* **Objective**:
Select and copy each line of the items below that contains the string "treble". Case counts.

=======

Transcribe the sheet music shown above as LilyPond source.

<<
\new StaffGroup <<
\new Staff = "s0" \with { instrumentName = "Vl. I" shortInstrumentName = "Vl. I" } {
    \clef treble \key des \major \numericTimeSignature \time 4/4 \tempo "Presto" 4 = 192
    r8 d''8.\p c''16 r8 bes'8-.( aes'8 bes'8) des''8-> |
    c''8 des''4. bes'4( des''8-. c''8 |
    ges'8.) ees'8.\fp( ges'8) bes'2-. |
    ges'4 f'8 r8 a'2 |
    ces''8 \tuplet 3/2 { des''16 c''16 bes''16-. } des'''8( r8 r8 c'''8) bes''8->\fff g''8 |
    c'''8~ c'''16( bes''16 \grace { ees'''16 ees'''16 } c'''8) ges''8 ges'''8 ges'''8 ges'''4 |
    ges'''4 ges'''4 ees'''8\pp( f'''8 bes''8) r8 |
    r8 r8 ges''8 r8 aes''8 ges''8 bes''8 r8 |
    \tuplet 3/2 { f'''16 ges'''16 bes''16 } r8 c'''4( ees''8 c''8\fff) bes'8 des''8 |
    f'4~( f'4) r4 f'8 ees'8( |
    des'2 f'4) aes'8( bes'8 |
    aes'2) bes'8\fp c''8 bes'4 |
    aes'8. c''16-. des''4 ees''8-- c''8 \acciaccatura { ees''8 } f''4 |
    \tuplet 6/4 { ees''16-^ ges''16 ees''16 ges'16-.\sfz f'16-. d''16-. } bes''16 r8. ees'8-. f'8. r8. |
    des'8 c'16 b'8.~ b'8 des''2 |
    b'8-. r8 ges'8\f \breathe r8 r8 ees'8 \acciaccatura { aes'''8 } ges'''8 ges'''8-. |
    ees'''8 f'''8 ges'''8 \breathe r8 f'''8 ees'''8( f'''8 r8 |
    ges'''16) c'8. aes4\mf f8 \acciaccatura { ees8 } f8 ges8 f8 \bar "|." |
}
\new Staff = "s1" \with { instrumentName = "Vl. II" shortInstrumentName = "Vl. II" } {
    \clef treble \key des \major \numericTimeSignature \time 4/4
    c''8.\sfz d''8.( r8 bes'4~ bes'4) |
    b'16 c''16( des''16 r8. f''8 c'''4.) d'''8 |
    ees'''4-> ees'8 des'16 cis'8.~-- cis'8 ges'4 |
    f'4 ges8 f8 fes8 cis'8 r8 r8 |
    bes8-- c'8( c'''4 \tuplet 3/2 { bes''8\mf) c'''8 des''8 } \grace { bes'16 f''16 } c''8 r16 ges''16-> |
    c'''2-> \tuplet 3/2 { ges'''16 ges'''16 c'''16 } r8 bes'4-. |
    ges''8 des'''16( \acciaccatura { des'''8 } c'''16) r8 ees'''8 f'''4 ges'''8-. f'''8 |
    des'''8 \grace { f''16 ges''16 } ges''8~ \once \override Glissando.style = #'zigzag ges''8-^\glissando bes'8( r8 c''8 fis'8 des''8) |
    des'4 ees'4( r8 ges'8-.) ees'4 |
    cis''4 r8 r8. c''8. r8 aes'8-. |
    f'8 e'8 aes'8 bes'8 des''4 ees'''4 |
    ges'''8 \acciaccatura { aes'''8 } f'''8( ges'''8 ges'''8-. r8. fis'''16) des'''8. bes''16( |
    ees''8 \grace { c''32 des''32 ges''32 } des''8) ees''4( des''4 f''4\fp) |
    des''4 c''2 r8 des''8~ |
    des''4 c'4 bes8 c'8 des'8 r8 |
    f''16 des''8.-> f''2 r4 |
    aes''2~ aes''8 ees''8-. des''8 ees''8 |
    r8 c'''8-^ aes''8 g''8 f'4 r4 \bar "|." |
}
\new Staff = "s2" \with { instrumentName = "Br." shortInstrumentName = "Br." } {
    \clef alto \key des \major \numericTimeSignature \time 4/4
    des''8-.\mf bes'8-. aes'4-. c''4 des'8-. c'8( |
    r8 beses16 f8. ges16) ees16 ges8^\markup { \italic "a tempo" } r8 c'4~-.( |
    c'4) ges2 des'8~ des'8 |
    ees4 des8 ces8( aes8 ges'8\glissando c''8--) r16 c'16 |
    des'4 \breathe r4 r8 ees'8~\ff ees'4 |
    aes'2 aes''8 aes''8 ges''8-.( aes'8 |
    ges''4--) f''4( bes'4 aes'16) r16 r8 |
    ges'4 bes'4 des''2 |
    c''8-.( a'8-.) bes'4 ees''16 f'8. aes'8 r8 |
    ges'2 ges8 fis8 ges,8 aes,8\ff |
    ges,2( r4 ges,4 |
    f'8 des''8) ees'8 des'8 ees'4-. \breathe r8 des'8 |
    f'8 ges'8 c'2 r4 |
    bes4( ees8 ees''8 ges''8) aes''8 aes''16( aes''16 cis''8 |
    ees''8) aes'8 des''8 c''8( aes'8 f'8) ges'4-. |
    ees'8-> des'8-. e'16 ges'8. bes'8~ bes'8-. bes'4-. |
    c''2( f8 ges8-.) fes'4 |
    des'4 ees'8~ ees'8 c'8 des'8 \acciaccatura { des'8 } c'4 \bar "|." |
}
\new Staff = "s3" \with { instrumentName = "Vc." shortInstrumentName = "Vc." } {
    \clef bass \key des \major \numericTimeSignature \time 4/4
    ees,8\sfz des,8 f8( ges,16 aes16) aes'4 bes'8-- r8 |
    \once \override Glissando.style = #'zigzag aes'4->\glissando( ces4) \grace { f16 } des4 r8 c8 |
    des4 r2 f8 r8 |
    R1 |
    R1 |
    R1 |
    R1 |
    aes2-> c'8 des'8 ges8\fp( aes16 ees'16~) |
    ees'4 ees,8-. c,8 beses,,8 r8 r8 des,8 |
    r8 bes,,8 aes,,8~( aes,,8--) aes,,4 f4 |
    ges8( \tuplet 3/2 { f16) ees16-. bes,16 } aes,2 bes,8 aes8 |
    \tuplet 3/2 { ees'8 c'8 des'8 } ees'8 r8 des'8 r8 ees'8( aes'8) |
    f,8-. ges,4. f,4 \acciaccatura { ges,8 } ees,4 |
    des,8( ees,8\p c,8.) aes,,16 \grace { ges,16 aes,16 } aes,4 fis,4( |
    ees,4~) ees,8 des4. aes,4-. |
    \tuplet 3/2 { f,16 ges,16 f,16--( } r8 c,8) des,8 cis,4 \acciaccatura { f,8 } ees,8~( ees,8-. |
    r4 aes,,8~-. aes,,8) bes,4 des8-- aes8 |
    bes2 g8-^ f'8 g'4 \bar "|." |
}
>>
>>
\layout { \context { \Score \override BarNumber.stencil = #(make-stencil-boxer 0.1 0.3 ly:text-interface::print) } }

=======

* **Answer to the task**:
    \clef treble \key des \major \numericTimeSignature \time 4/4 \tempo "Presto" 4 = 192
    \clef treble \key des \major \numericTimeSignature \time 4/4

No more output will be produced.